* _Exercise prompt_
After the line containing "red line: (50, 79) -> (86, 95), moved", copy nothing more; up to and including it, copy every line of the listing exactly from the first, leaving out the pictures.

○ ○ ○ ○ ○

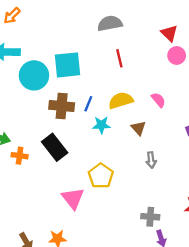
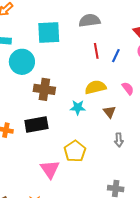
cyan square: (68, 65) -> (49, 32), moved
blue line: (88, 104) -> (116, 56), moved
black rectangle: (55, 147) -> (36, 124), turned -65

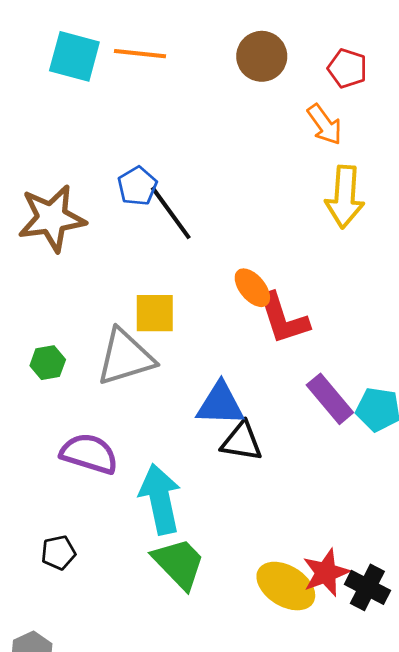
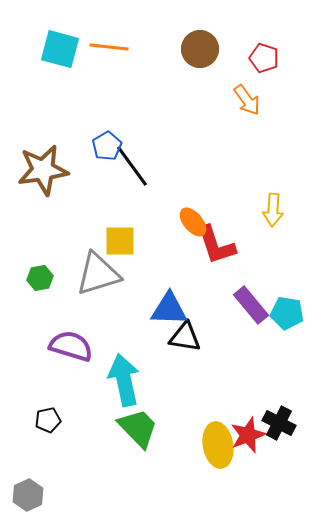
yellow arrow: (345, 197) -> (273, 210), moved, size x0.7
yellow ellipse: (286, 586) -> (218, 445), turned 48
black cross: (367, 587) -> (279, 423), moved

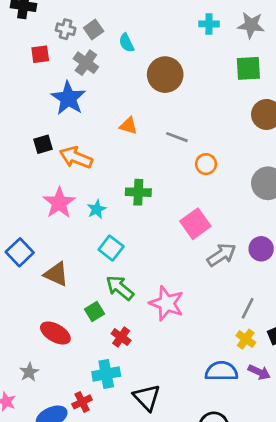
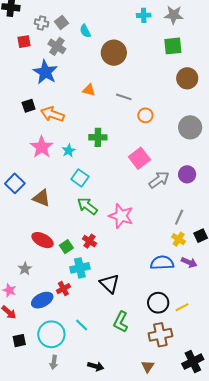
green square: (95, 312) -> (66, 247), moved

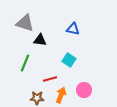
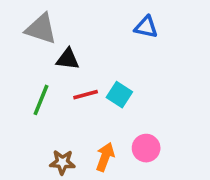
blue triangle: (73, 29) -> (146, 27), moved
red line: (50, 79) -> (86, 95), moved

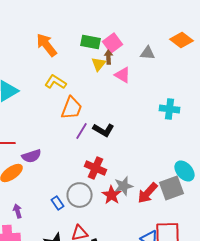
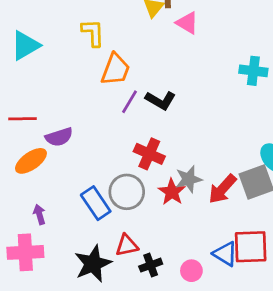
yellow L-shape: (56, 82) -> (93, 33), turned 55
blue rectangle: (58, 203) -> (96, 203), size x1.6

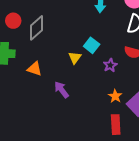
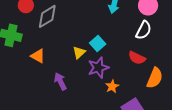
purple star: (110, 65) -> (98, 68), moved, size x1.5
orange star: (115, 96) -> (112, 86), moved

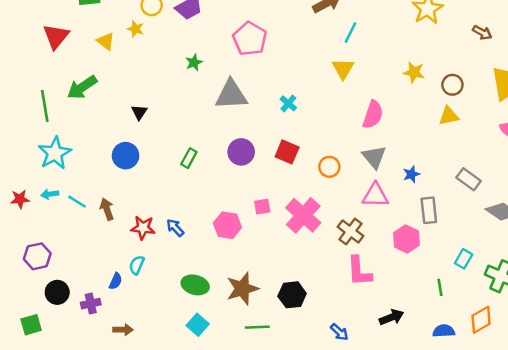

○ ○ ○ ○ ○

* _Result of the exercise_
cyan square: (68, 65) -> (49, 32), moved
blue line: (88, 104) -> (116, 56), moved
black rectangle: (55, 147) -> (36, 124), turned -65

yellow arrow: (345, 197) -> (273, 210), moved, size x0.7
yellow ellipse: (286, 586) -> (218, 445), turned 48
black cross: (367, 587) -> (279, 423), moved

green square: (95, 312) -> (66, 247), moved

blue triangle: (73, 29) -> (146, 27), moved
red line: (50, 79) -> (86, 95), moved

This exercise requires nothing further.